> _The task_
The records follow. Copy them exactly, but omit the pictures.

[Itemized modification records]
[Start of section]
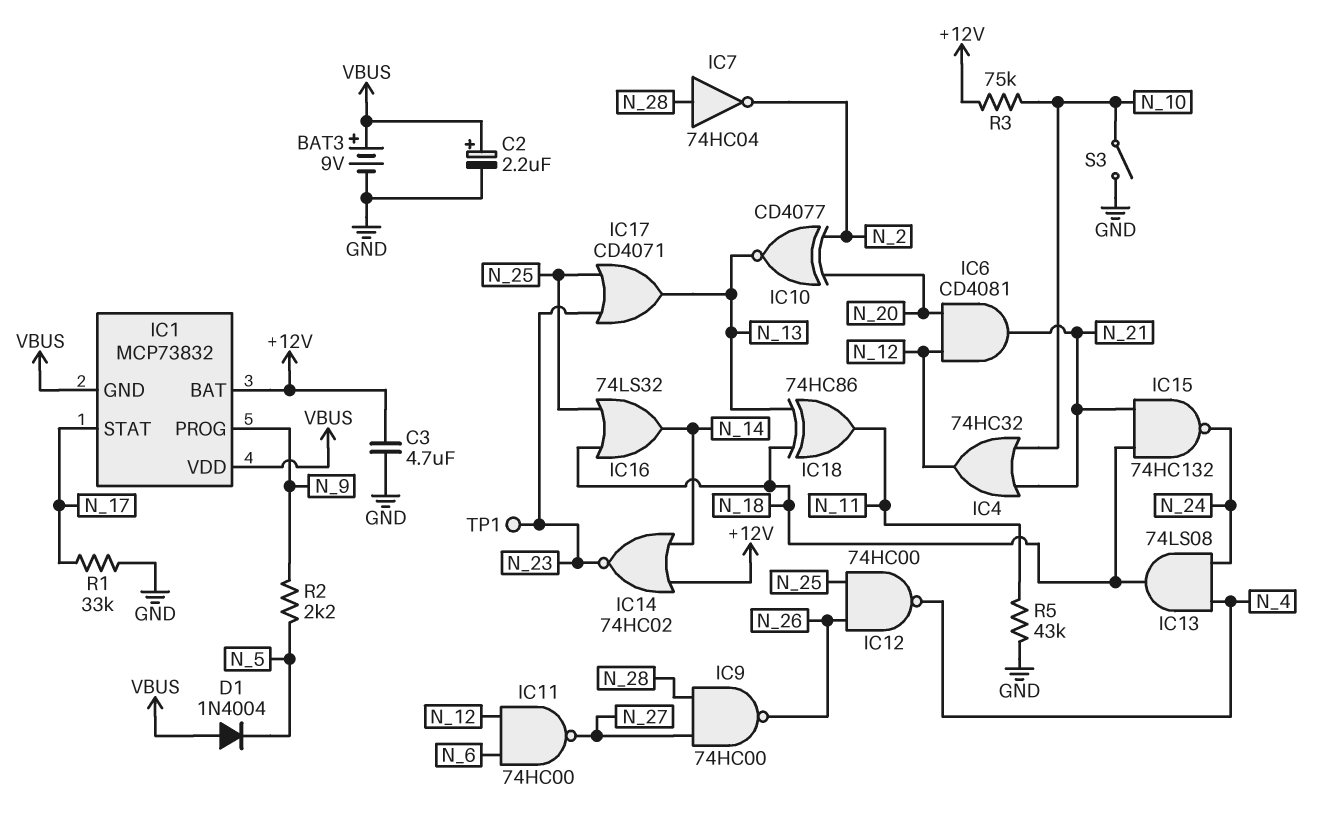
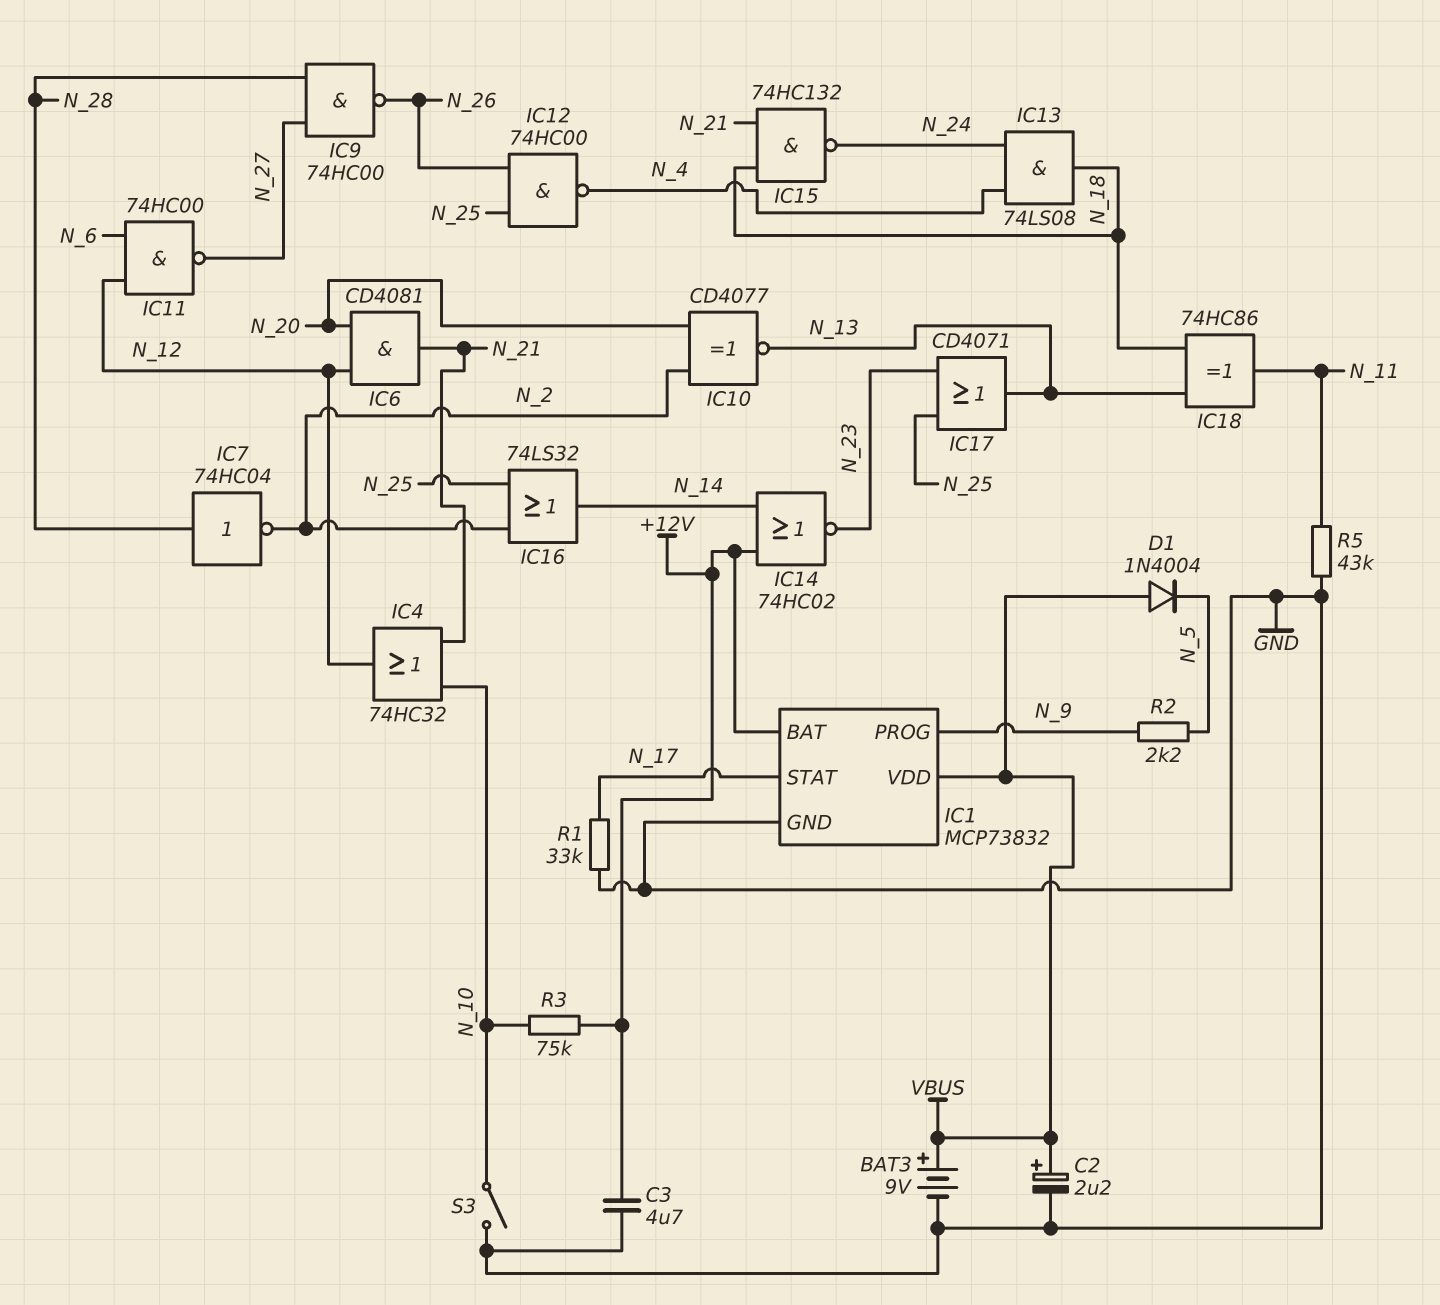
IC1 pin GND: VBUS -> GND
IC16: OR 74LS32 (in N_18, in N_25, out N_14) -> OR 74LS32 (in N_2, in N_25, out N_14)
TP1: test point (N_23) -> none

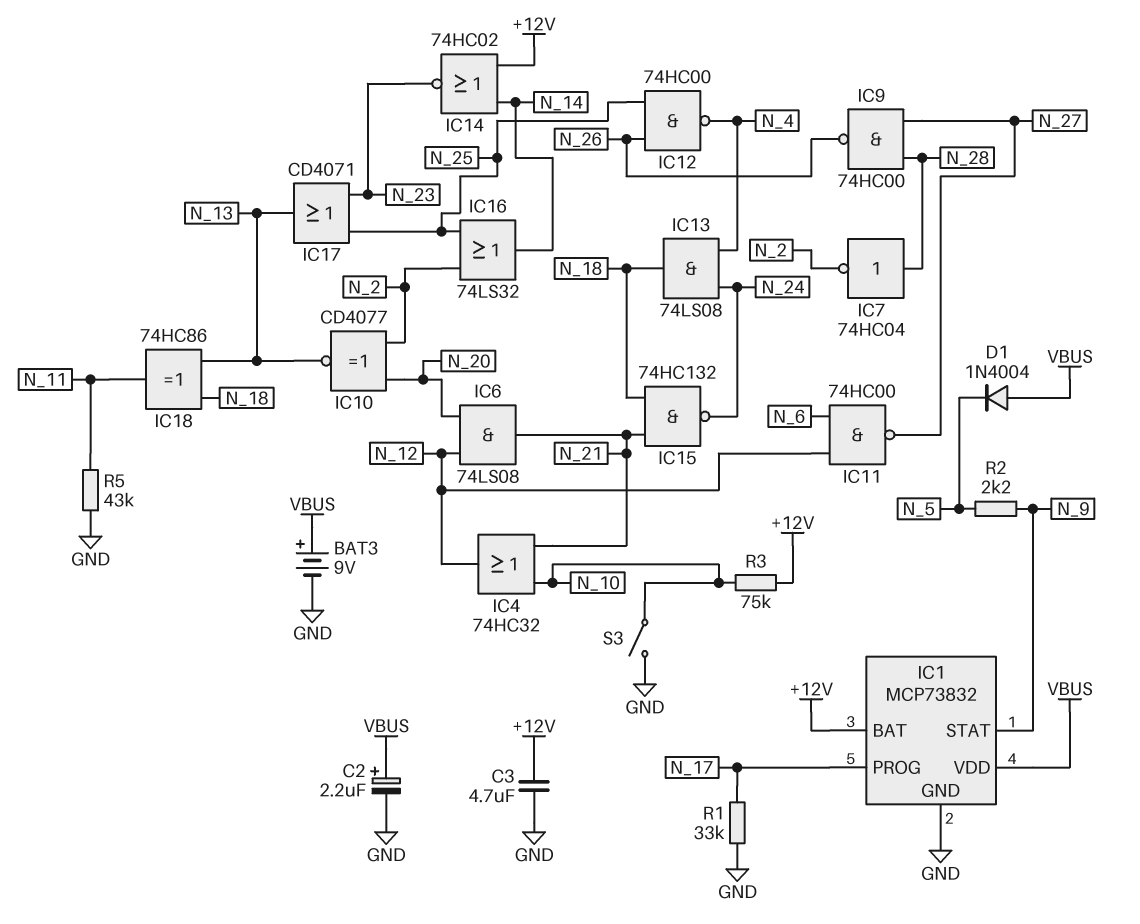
IC1 pin PROG: N_9 -> N_17
IC1 pin STAT: N_17 -> N_9
IC6: AND CD4081 (in N_12, in N_20, out N_21) -> AND 74LS08 (in N_12, in N_20, out N_21)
[End of section]
> _Answer to this task_
IC1 pin GND: VBUS -> GND
IC16: OR 74LS32 (in N_18, in N_25, out N_14) -> OR 74LS32 (in N_2, in N_25, out N_14)
TP1: test point (N_23) -> none

IC1 pin PROG: N_9 -> N_17
IC1 pin STAT: N_17 -> N_9
IC6: AND CD4081 (in N_12, in N_20, out N_21) -> AND 74LS08 (in N_12, in N_20, out N_21)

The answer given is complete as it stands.